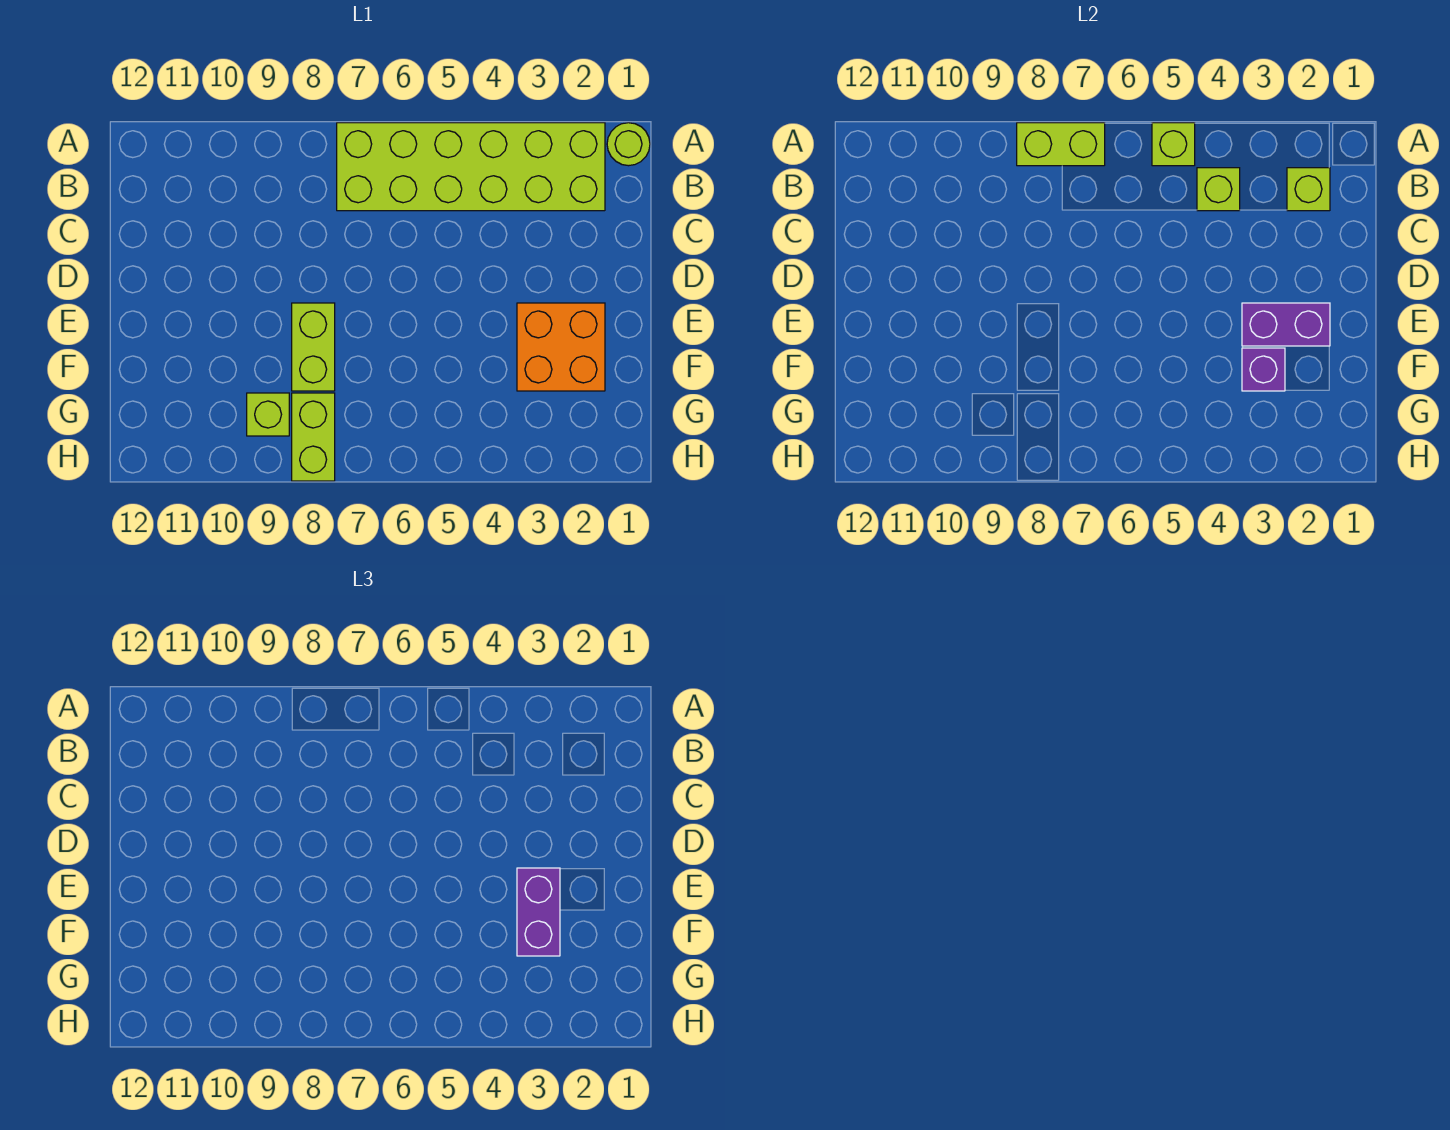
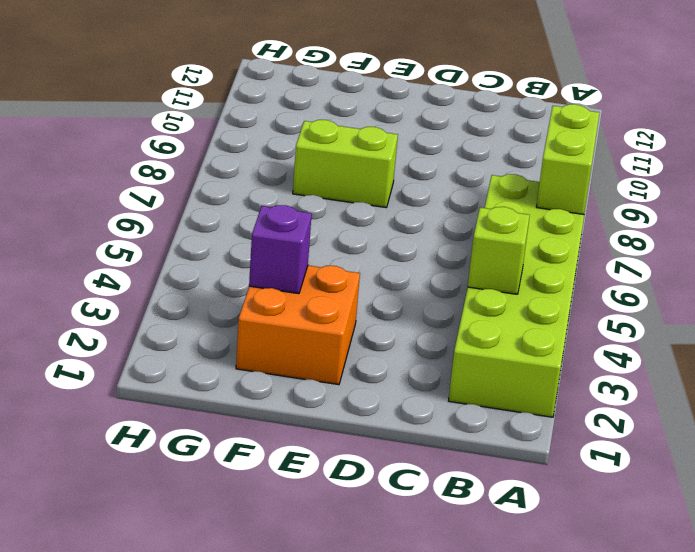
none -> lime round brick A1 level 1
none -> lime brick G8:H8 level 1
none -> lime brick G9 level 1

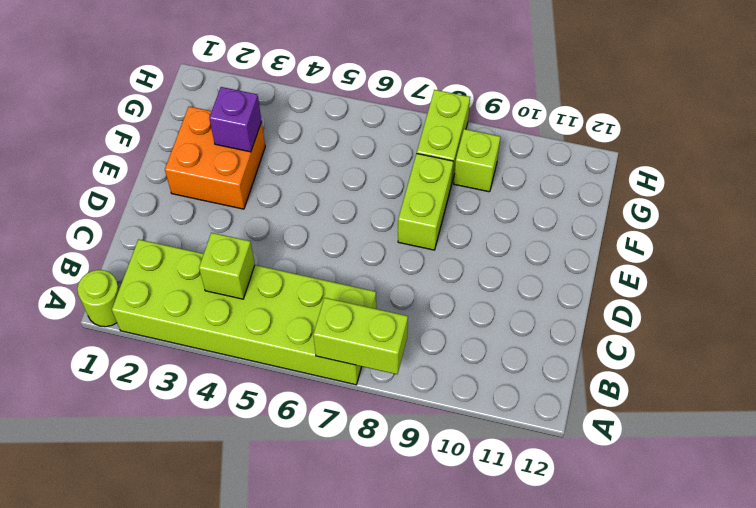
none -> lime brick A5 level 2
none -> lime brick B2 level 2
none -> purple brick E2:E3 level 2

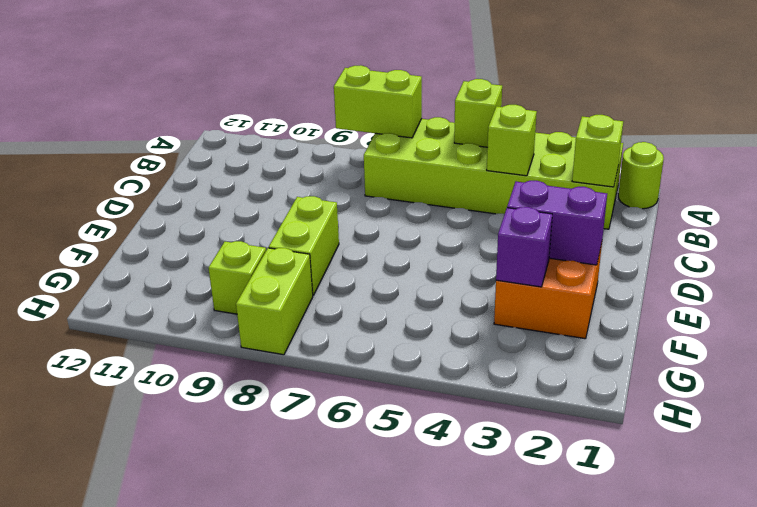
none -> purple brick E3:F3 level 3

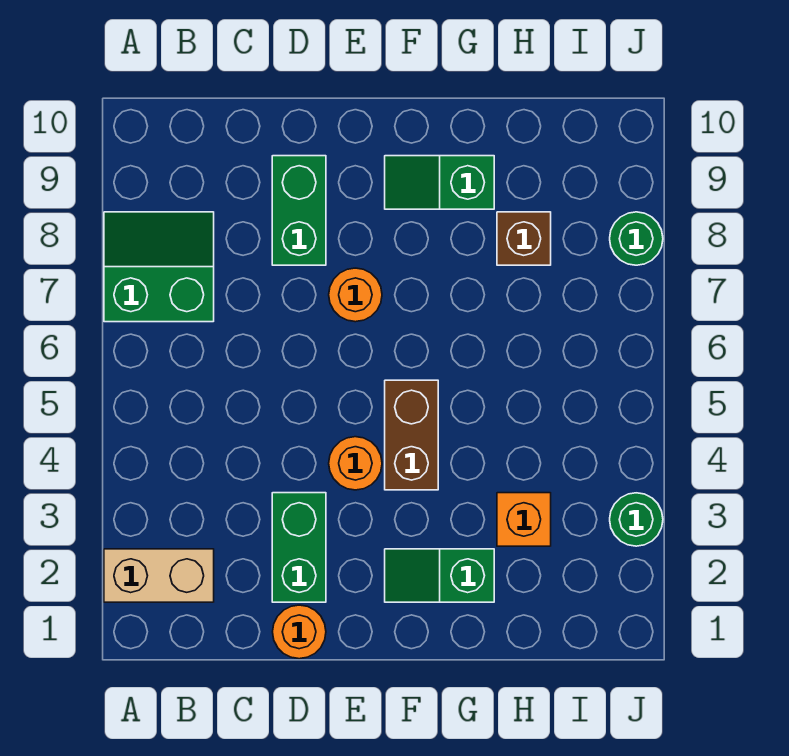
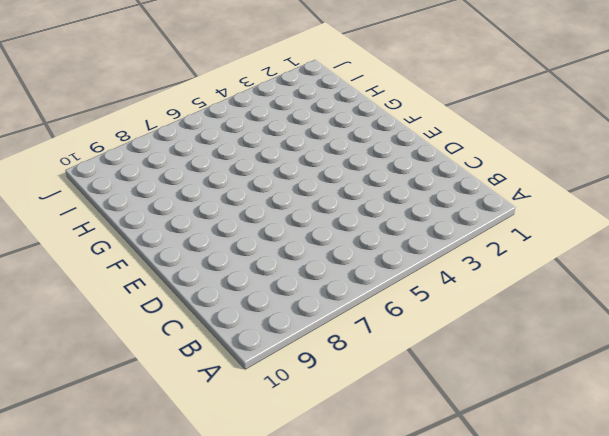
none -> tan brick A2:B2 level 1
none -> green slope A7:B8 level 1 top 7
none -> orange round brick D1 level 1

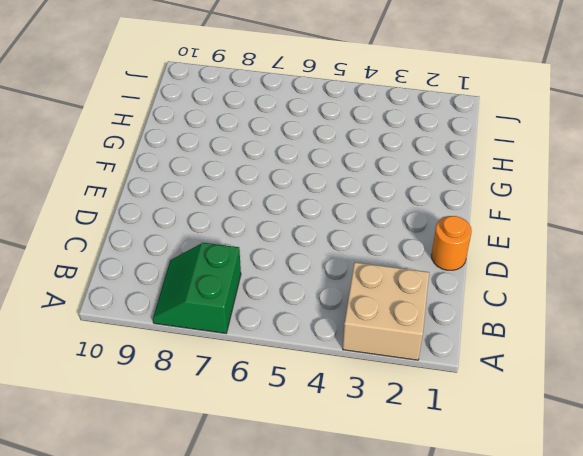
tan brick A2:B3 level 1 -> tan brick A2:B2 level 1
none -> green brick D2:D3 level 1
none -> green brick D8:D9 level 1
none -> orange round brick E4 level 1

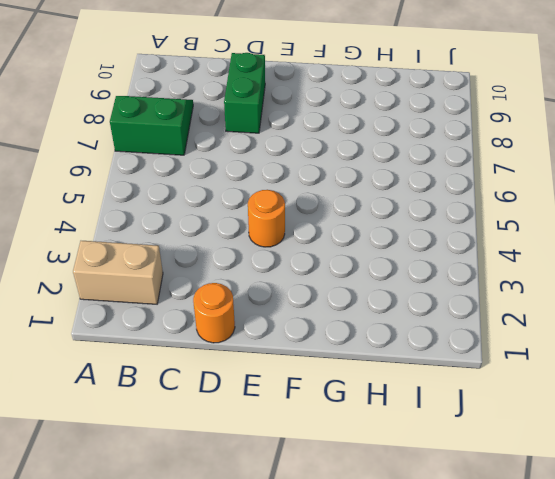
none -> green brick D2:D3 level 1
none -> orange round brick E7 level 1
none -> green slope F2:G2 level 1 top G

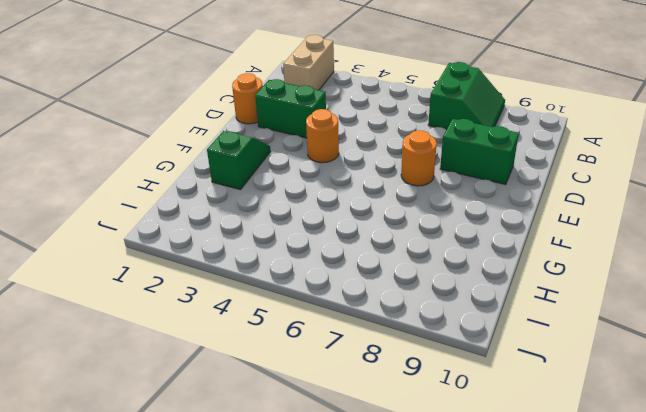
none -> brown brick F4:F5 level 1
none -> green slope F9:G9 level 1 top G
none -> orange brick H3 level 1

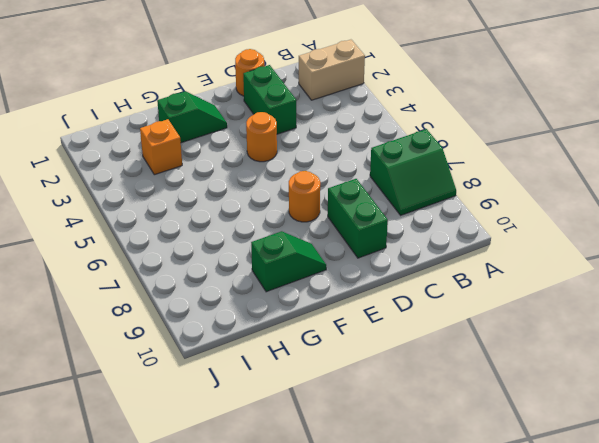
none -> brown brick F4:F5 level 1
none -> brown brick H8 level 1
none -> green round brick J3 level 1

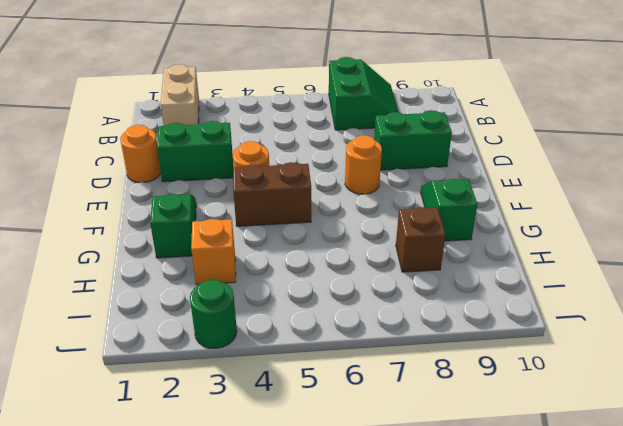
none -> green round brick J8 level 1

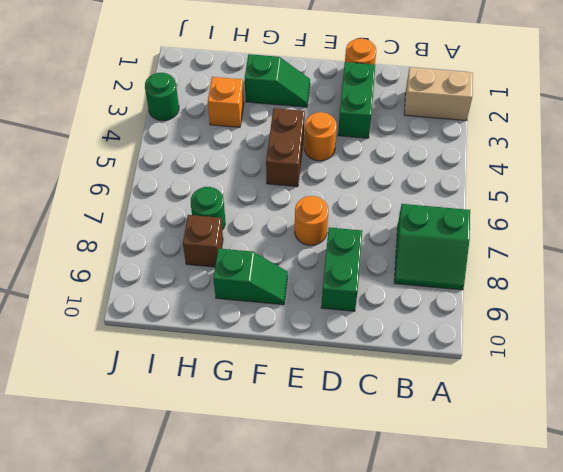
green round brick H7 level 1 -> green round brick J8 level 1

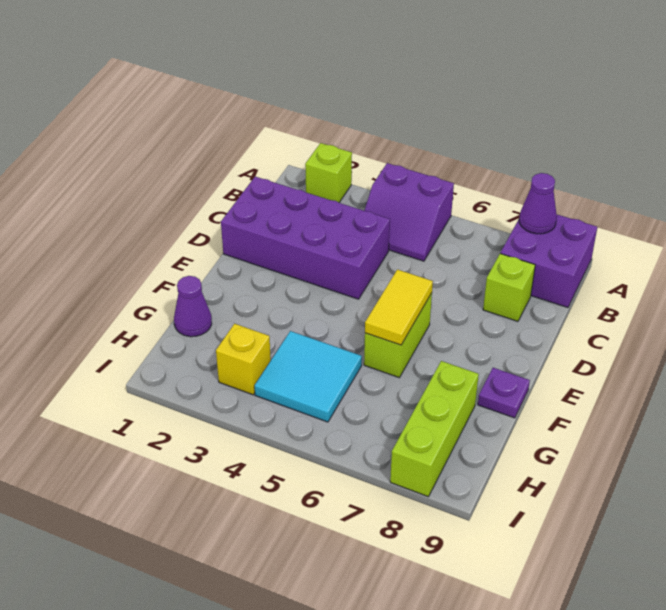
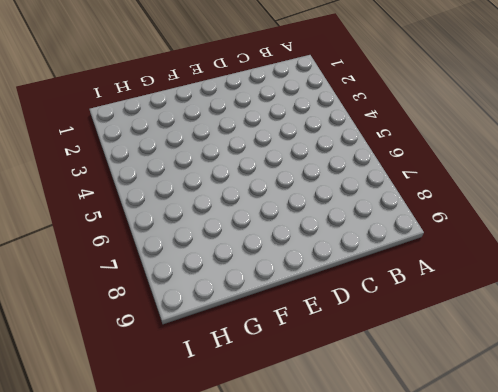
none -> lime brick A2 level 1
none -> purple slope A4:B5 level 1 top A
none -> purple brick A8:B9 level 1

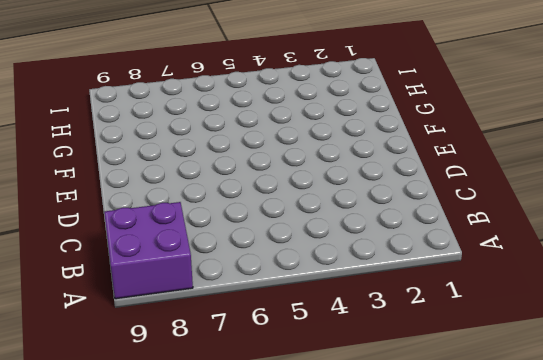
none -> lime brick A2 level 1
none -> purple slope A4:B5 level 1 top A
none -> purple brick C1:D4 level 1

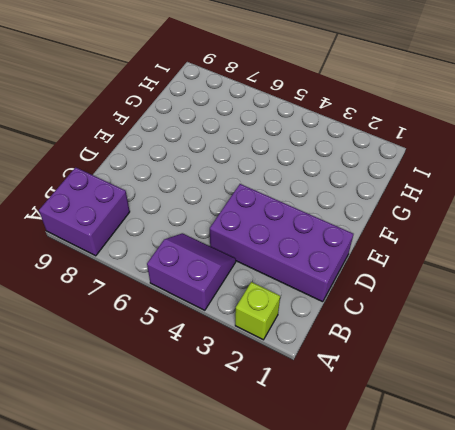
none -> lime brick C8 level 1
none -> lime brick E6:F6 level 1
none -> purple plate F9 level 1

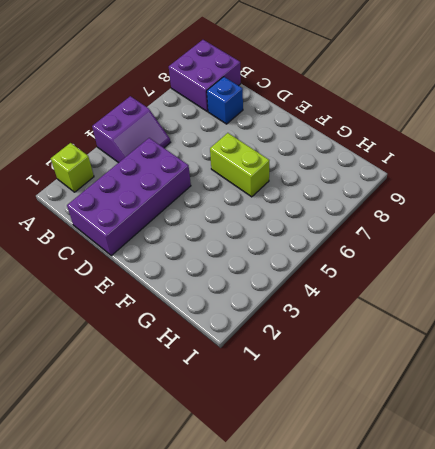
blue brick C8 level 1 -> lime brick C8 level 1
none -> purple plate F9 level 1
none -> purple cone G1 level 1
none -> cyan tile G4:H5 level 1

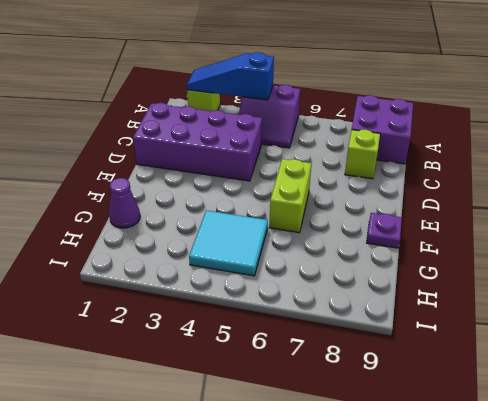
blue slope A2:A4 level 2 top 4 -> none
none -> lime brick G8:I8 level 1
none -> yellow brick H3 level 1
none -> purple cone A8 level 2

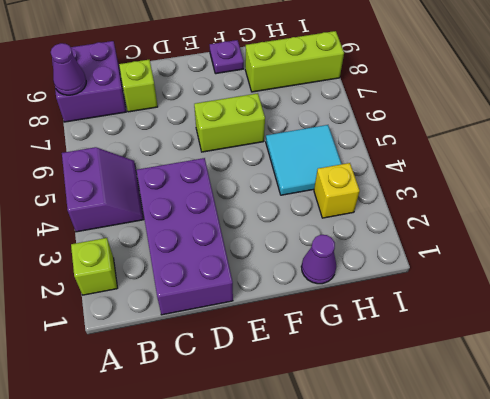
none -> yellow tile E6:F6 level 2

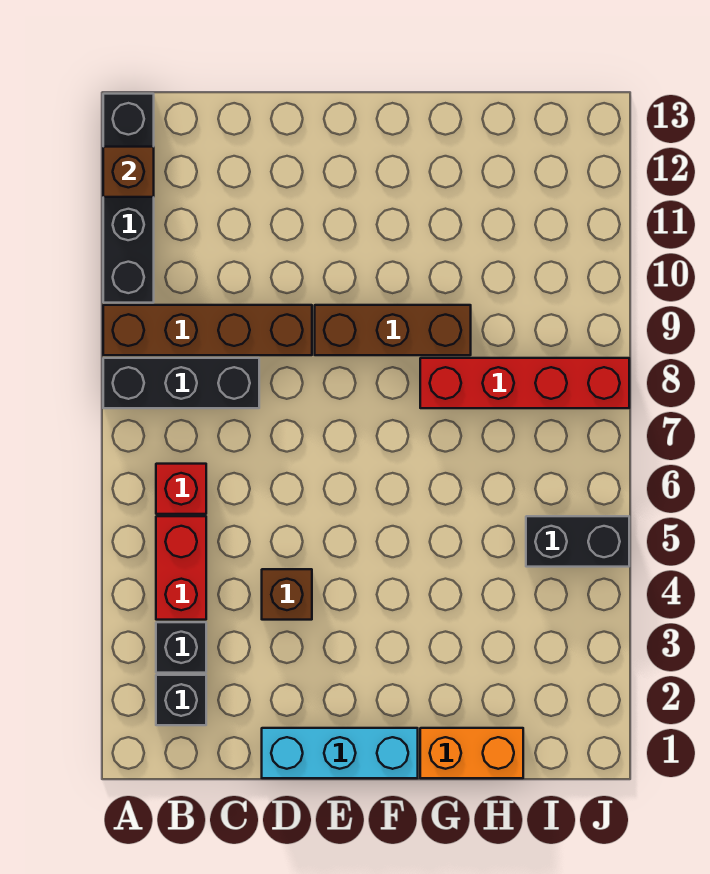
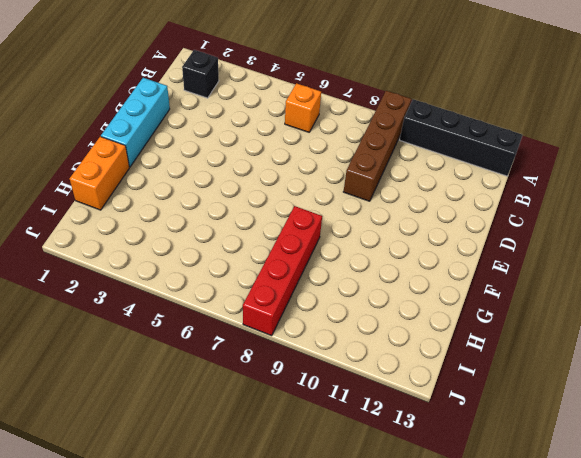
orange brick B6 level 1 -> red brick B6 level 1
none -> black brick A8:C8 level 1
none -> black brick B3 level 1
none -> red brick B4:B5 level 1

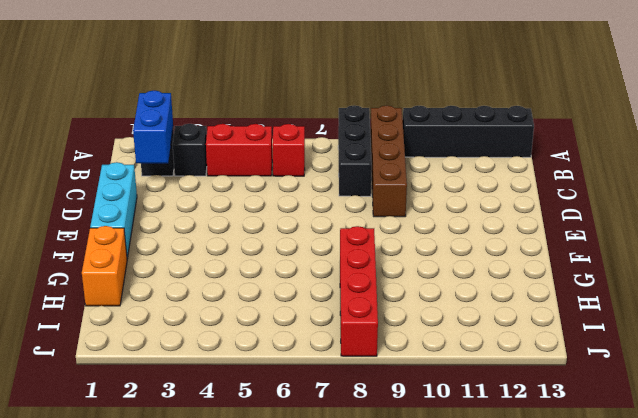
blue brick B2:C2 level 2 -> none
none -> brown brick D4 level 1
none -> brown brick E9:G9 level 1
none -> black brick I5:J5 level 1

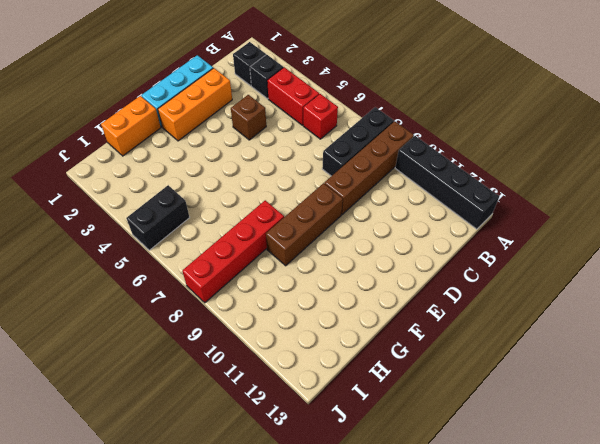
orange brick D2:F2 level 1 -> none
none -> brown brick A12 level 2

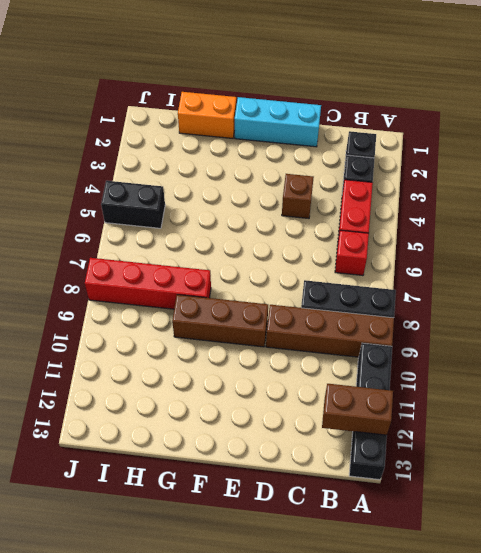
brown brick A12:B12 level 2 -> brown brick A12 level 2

::::::::::

EXERCISE OBJECTIVE.
Set down the data above verbatim, omitting every image.

TASK RESULT.
none -> lime round brick A1 level 1
none -> lime brick G8:H8 level 1
none -> lime brick G9 level 1

none -> lime brick A5 level 2
none -> lime brick B2 level 2
none -> purple brick E2:E3 level 2

none -> purple brick E3:F3 level 3

none -> tan brick A2:B2 level 1
none -> green slope A7:B8 level 1 top 7
none -> orange round brick D1 level 1

tan brick A2:B3 level 1 -> tan brick A2:B2 level 1
none -> green brick D2:D3 level 1
none -> green brick D8:D9 level 1
none -> orange round brick E4 level 1

none -> green brick D2:D3 level 1
none -> orange round brick E7 level 1
none -> green slope F2:G2 level 1 top G

none -> brown brick F4:F5 level 1
none -> green slope F9:G9 level 1 top G
none -> orange brick H3 level 1

none -> brown brick F4:F5 level 1
none -> brown brick H8 level 1
none -> green round brick J3 level 1

none -> green round brick J8 level 1

green round brick H7 level 1 -> green round brick J8 level 1

none -> lime brick A2 level 1
none -> purple slope A4:B5 level 1 top A
none -> purple brick A8:B9 level 1

none -> lime brick A2 level 1
none -> purple slope A4:B5 level 1 top A
none -> purple brick C1:D4 level 1

none -> lime brick C8 level 1
none -> lime brick E6:F6 level 1
none -> purple plate F9 level 1

blue brick C8 level 1 -> lime brick C8 level 1
none -> purple plate F9 level 1
none -> purple cone G1 level 1
none -> cyan tile G4:H5 level 1

blue slope A2:A4 level 2 top 4 -> none
none -> lime brick G8:I8 level 1
none -> yellow brick H3 level 1
none -> purple cone A8 level 2

none -> yellow tile E6:F6 level 2

orange brick B6 level 1 -> red brick B6 level 1
none -> black brick A8:C8 level 1
none -> black brick B3 level 1
none -> red brick B4:B5 level 1

blue brick B2:C2 level 2 -> none
none -> brown brick D4 level 1
none -> brown brick E9:G9 level 1
none -> black brick I5:J5 level 1

orange brick D2:F2 level 1 -> none
none -> brown brick A12 level 2

brown brick A12:B12 level 2 -> brown brick A12 level 2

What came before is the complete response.